Segment Start: INFORMATION PROVIDED

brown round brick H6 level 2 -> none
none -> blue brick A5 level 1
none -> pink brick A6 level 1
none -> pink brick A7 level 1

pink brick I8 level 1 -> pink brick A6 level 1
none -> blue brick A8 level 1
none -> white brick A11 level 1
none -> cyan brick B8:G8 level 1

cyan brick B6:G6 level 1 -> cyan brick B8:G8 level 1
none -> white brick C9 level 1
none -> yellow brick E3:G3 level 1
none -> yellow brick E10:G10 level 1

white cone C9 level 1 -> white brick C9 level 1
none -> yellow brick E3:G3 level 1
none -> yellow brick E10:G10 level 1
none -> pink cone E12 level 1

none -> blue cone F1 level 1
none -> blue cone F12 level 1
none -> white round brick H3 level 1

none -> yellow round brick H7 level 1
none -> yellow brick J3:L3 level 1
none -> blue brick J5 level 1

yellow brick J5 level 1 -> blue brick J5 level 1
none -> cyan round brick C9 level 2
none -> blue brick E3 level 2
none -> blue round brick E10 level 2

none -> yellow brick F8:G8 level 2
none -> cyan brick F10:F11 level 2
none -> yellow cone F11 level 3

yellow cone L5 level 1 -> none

Segment End: INFORMATION PROVIDED
Segment Start: INFORMATION PROVIDED

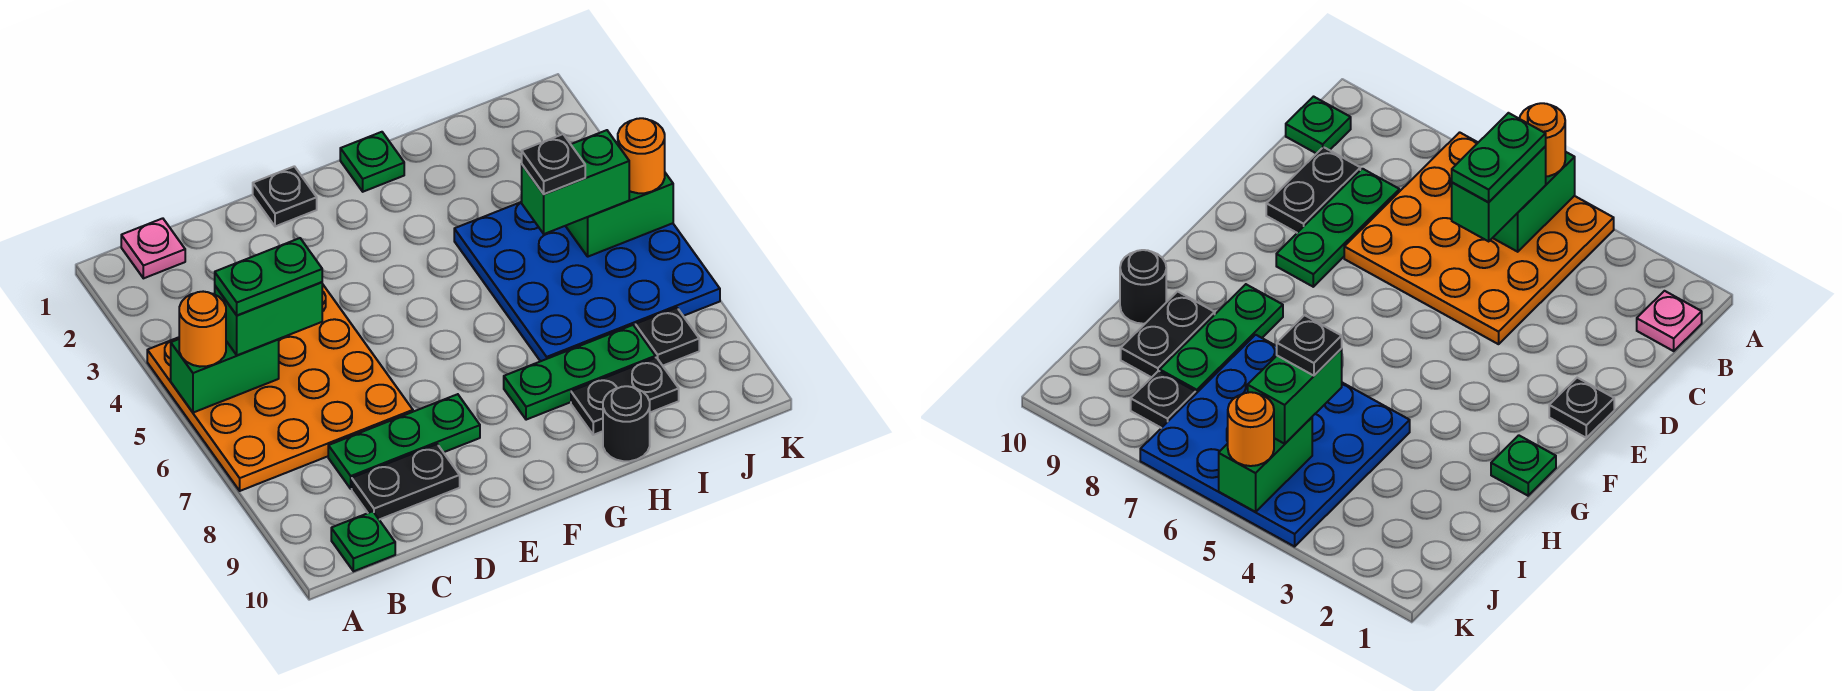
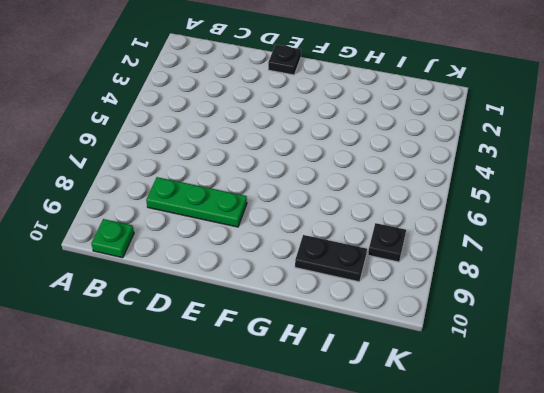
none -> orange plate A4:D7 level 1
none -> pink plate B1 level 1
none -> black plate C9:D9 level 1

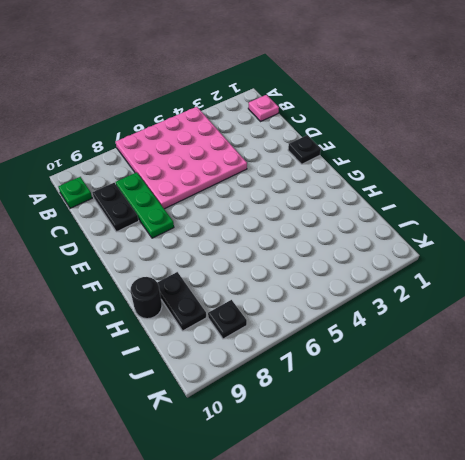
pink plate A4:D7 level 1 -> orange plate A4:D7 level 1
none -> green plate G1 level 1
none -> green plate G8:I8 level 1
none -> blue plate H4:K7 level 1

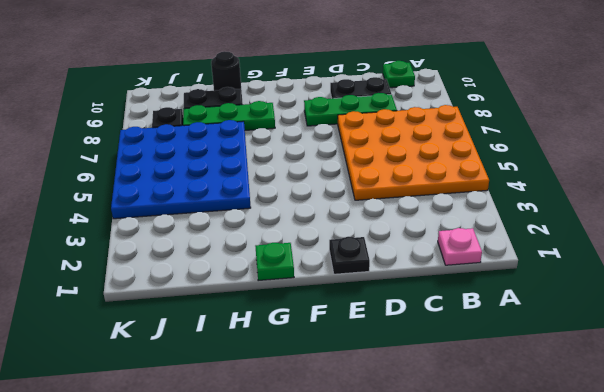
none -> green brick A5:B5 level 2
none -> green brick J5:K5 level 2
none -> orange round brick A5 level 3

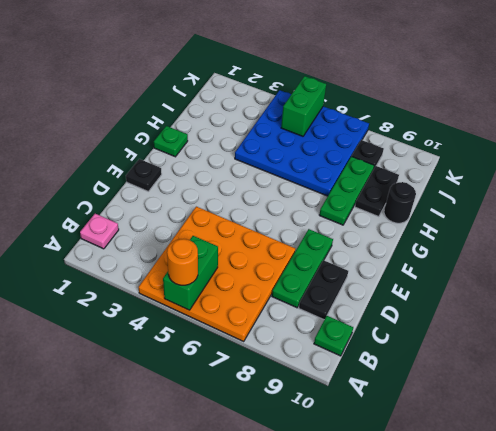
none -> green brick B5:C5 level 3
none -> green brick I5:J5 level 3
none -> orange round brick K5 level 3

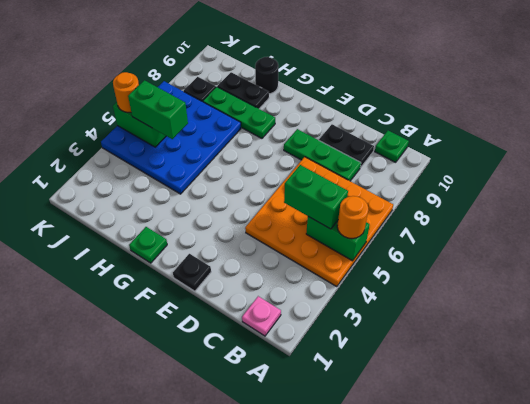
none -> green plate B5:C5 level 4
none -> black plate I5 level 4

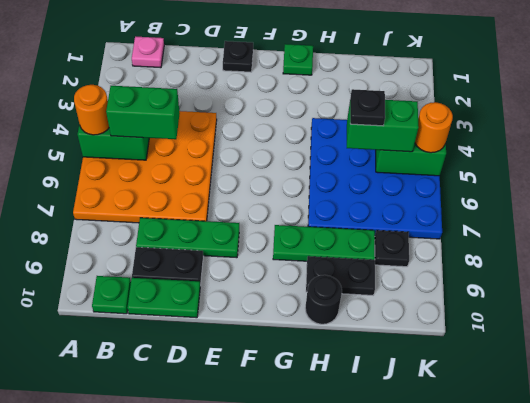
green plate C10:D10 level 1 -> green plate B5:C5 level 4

Segment End: INFORMATION PROVIDED
Segment Start: INFORMATION PROVIDED

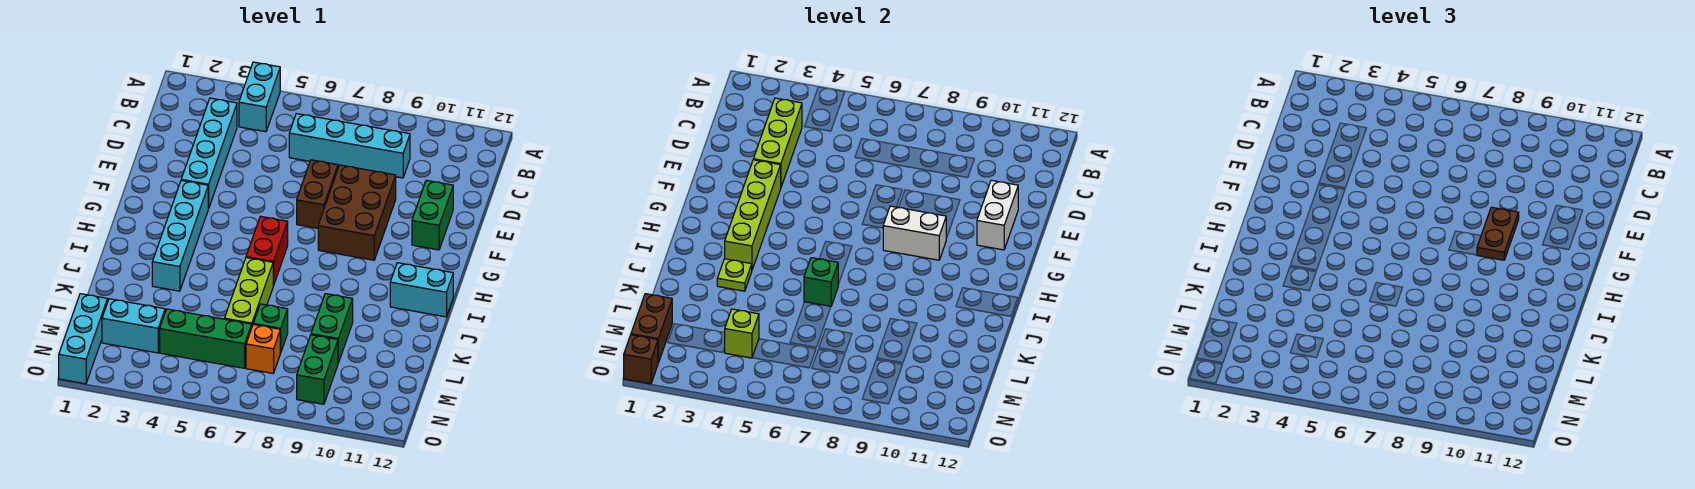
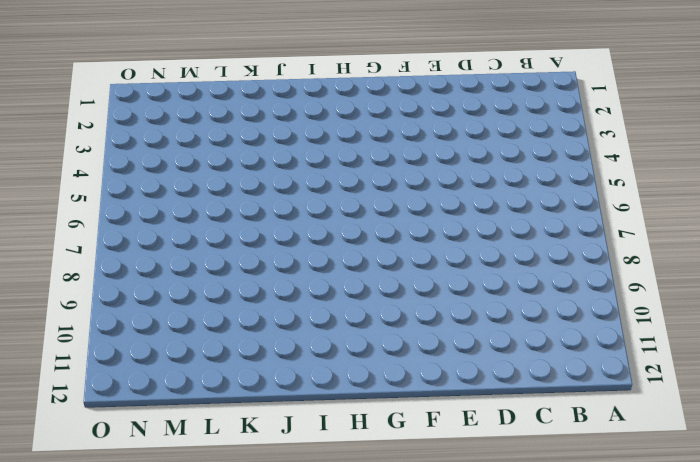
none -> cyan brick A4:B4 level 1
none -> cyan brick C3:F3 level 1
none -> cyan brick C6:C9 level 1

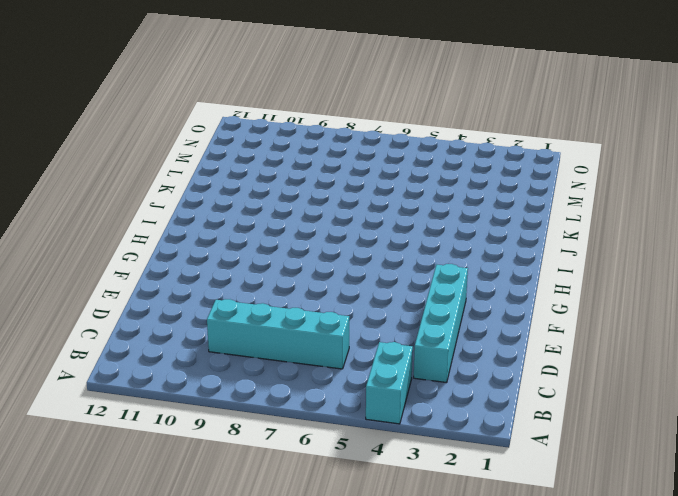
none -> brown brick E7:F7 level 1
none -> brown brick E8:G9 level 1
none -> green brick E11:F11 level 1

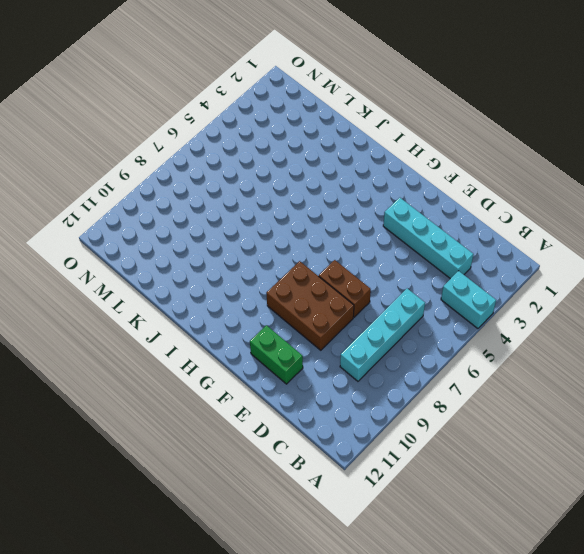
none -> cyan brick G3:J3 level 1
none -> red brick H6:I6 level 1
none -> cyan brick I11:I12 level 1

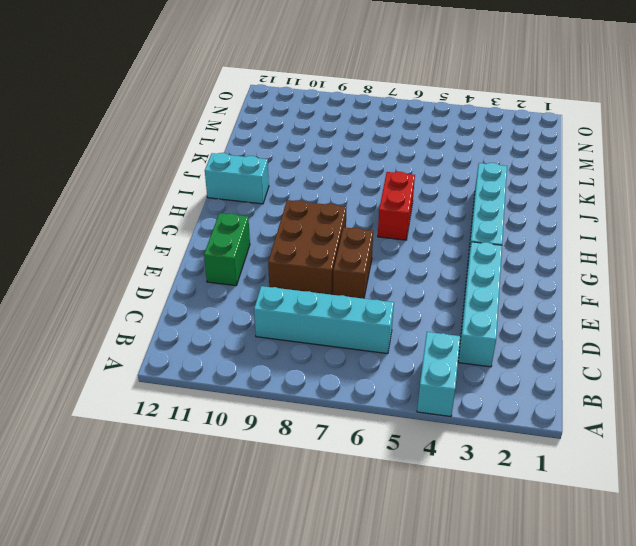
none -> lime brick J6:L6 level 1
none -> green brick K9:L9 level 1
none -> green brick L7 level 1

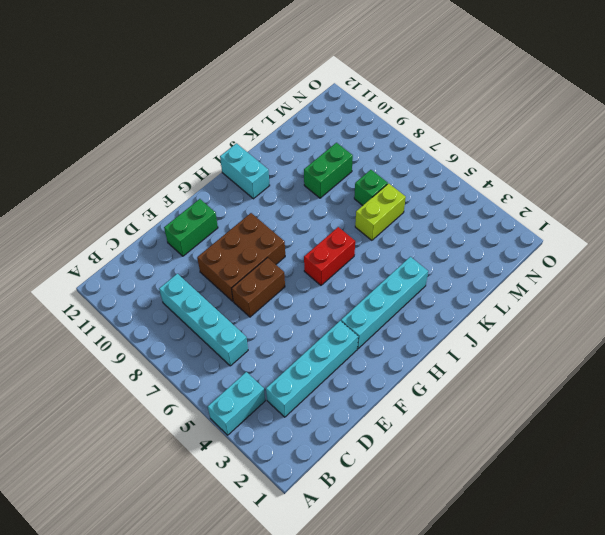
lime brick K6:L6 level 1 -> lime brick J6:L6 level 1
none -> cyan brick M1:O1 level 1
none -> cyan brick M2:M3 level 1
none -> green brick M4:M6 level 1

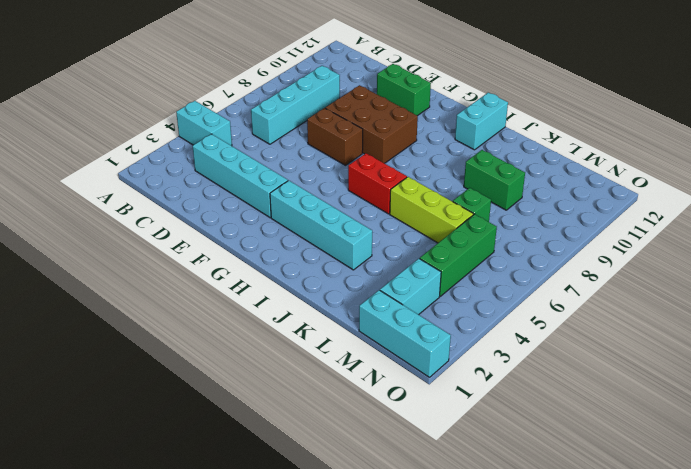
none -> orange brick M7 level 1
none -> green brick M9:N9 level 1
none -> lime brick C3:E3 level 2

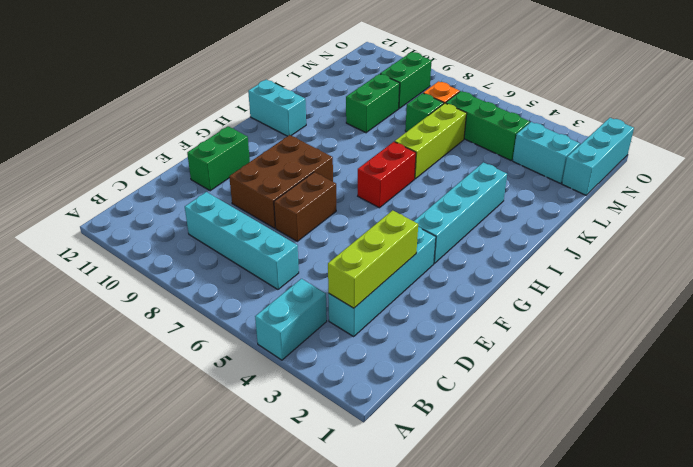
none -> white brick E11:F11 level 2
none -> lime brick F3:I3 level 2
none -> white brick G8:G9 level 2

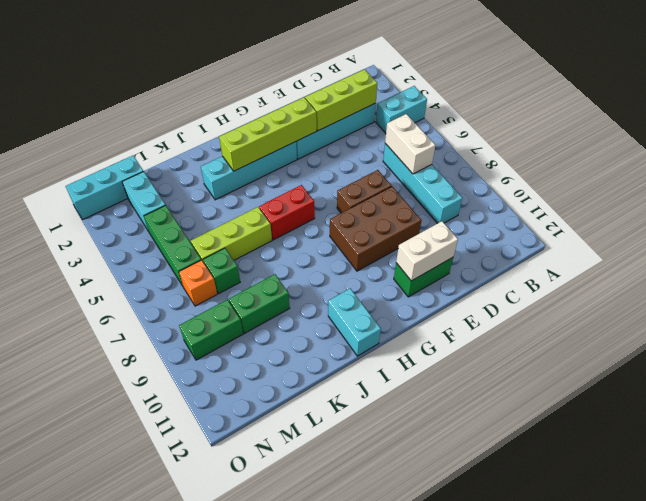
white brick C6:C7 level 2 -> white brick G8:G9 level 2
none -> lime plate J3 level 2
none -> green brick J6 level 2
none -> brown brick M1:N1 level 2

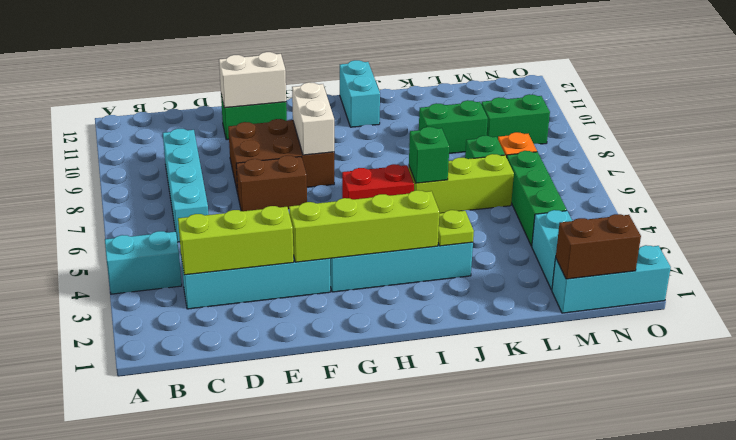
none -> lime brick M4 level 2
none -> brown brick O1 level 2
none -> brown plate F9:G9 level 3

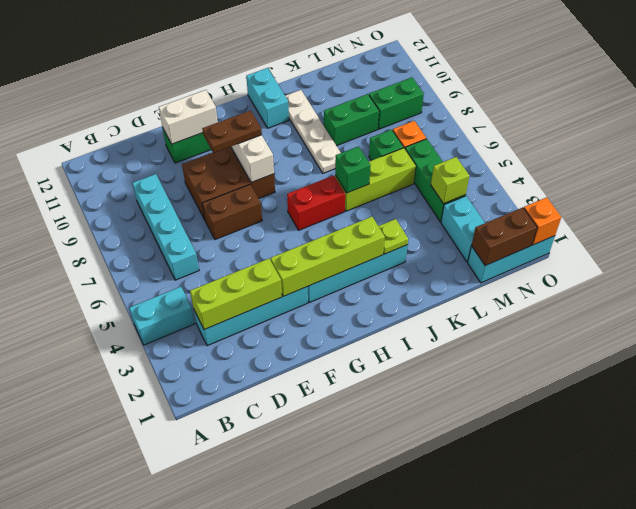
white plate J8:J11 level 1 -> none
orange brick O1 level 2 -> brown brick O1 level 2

Segment End: INFORMATION PROVIDED

ABOUT THIS EXERCISE: Copy exactly the stretch of data above from the line with "brown round brick H6 level 2 -> none" through the line with "yellow cone L5 level 1 -> none", and omit all other lines.

ANSWER BOX:
brown round brick H6 level 2 -> none
none -> blue brick A5 level 1
none -> pink brick A6 level 1
none -> pink brick A7 level 1

pink brick I8 level 1 -> pink brick A6 level 1
none -> blue brick A8 level 1
none -> white brick A11 level 1
none -> cyan brick B8:G8 level 1

cyan brick B6:G6 level 1 -> cyan brick B8:G8 level 1
none -> white brick C9 level 1
none -> yellow brick E3:G3 level 1
none -> yellow brick E10:G10 level 1

white cone C9 level 1 -> white brick C9 level 1
none -> yellow brick E3:G3 level 1
none -> yellow brick E10:G10 level 1
none -> pink cone E12 level 1

none -> blue cone F1 level 1
none -> blue cone F12 level 1
none -> white round brick H3 level 1

none -> yellow round brick H7 level 1
none -> yellow brick J3:L3 level 1
none -> blue brick J5 level 1

yellow brick J5 level 1 -> blue brick J5 level 1
none -> cyan round brick C9 level 2
none -> blue brick E3 level 2
none -> blue round brick E10 level 2

none -> yellow brick F8:G8 level 2
none -> cyan brick F10:F11 level 2
none -> yellow cone F11 level 3

yellow cone L5 level 1 -> none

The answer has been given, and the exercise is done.